§ WHAT THE TASK ASKS
Repeat the lines below exactly as they appear, but leave out the images.

§ DATA PROVIDED
-=-=-=-=-

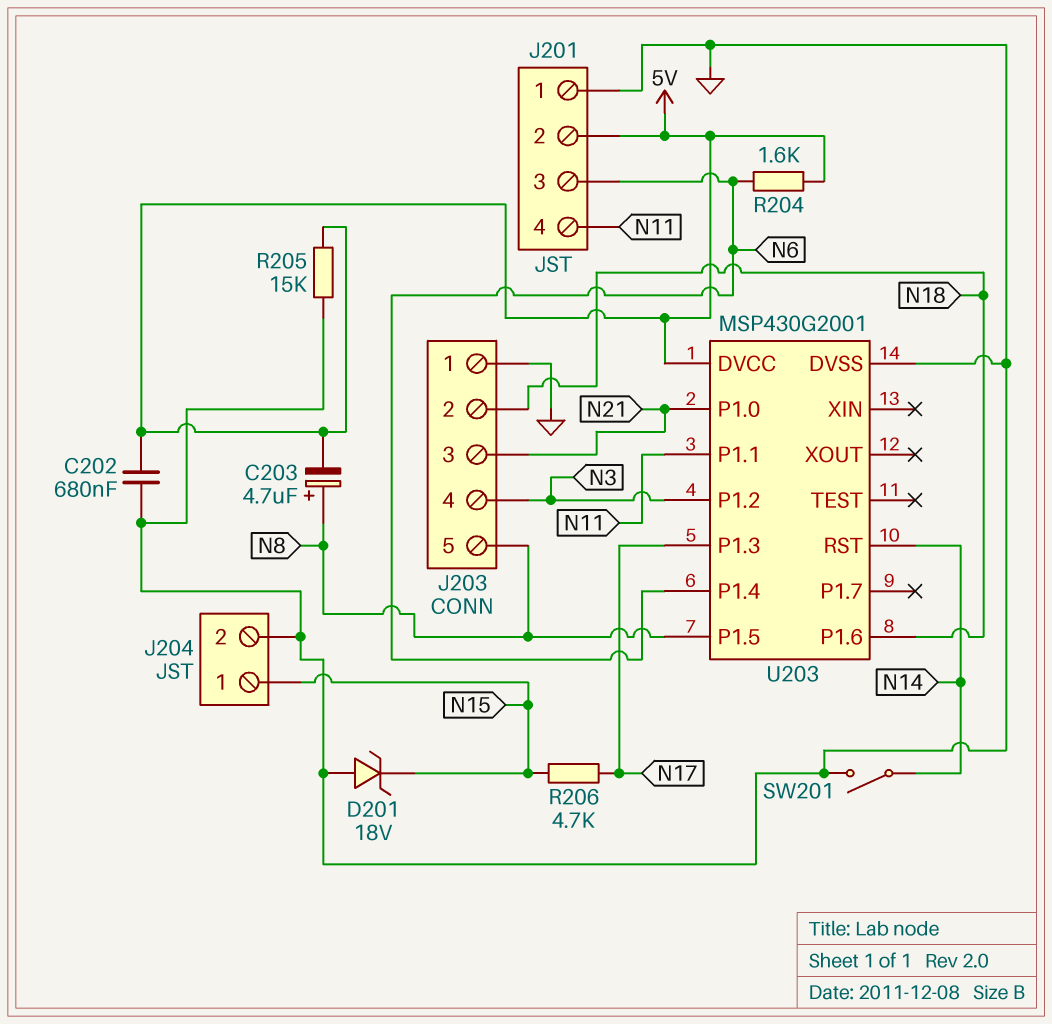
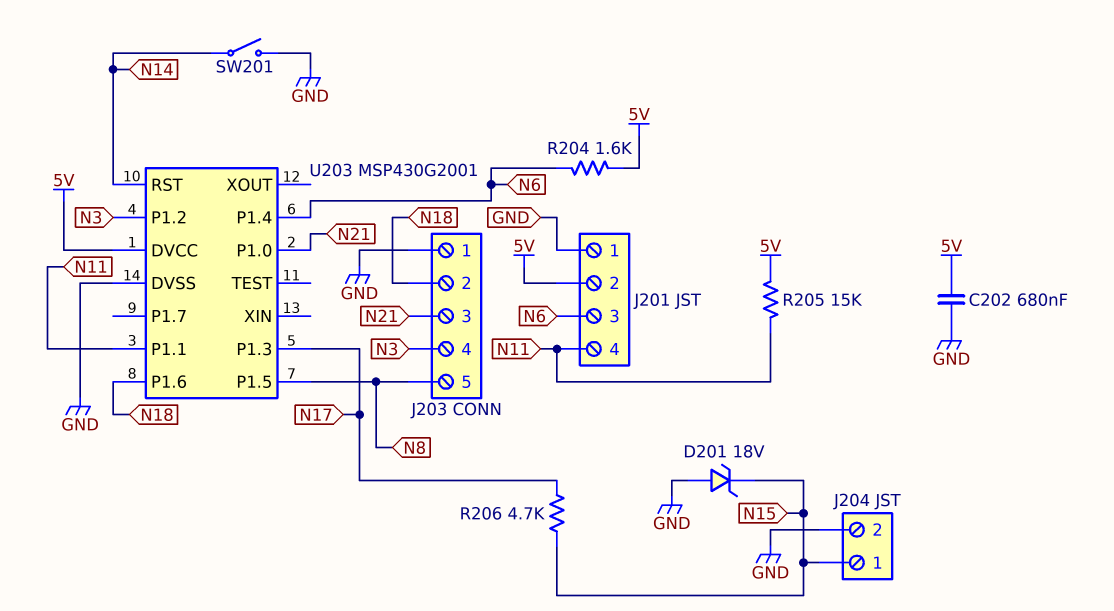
C203: 4.7uF (plus N8, minus 5V) -> none
R205: 15k (5V, GND) -> 15k (5V, N11)

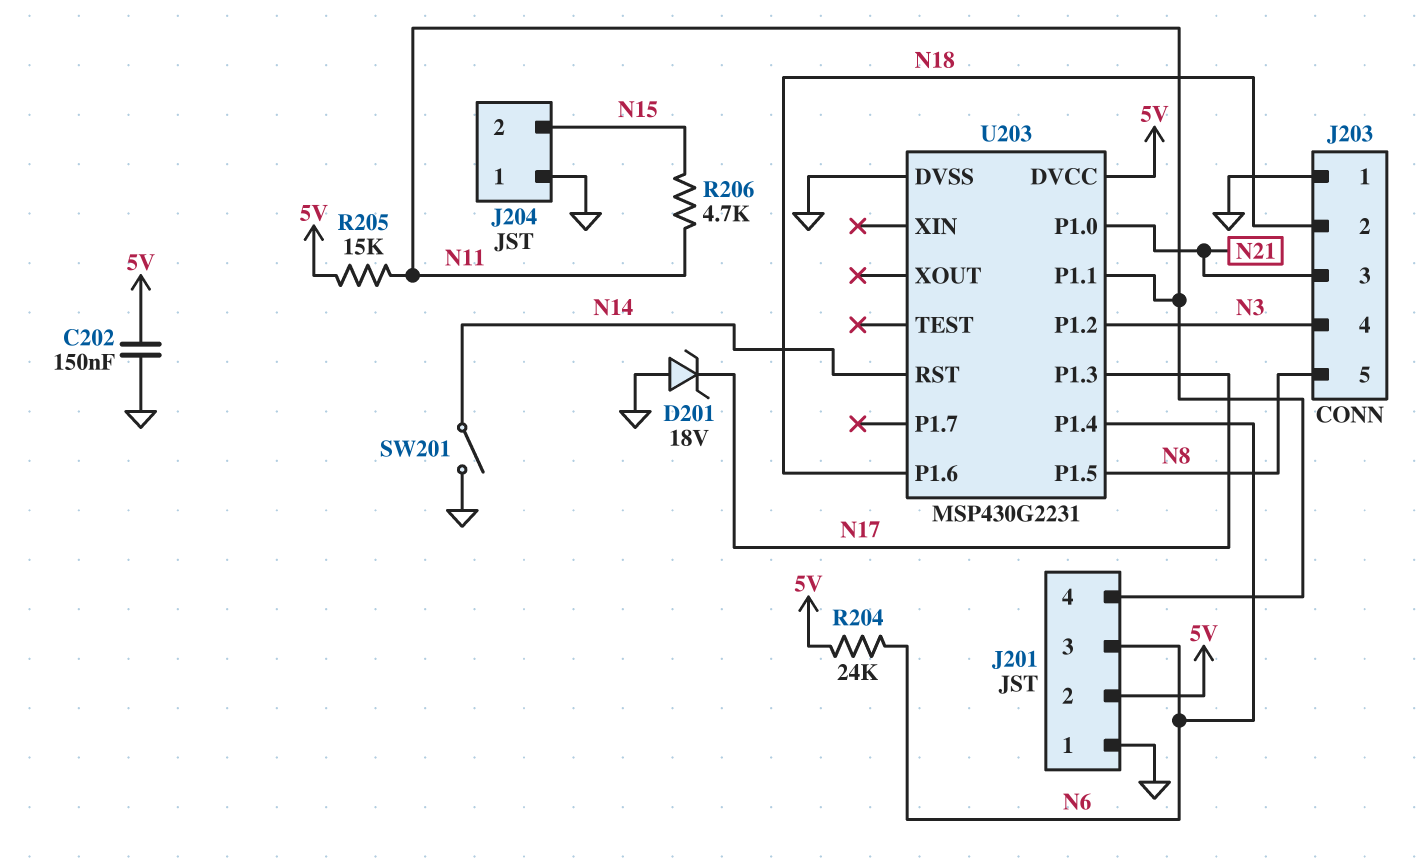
C202: 680nF (5V, GND) -> 150nF (5V, GND)
D201: zener 18V (A GND, K N15) -> zener 18V (A GND, K N17)
J204 pin 1: N15 -> GND
J204 pin 2: GND -> N15
R204: 1.6k (5V, N6) -> 24k (5V, N6)
R206: 4.7k (N15, N17) -> 4.7k (N11, N15)
U203: MSP430G2001 -> MSP430G2231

-=-=-=-=-

§ OUTPUT BELOW
C203: 4.7uF (plus N8, minus 5V) -> none
R205: 15k (5V, GND) -> 15k (5V, N11)

C202: 680nF (5V, GND) -> 150nF (5V, GND)
D201: zener 18V (A GND, K N15) -> zener 18V (A GND, K N17)
J204 pin 1: N15 -> GND
J204 pin 2: GND -> N15
R204: 1.6k (5V, N6) -> 24k (5V, N6)
R206: 4.7k (N15, N17) -> 4.7k (N11, N15)
U203: MSP430G2001 -> MSP430G2231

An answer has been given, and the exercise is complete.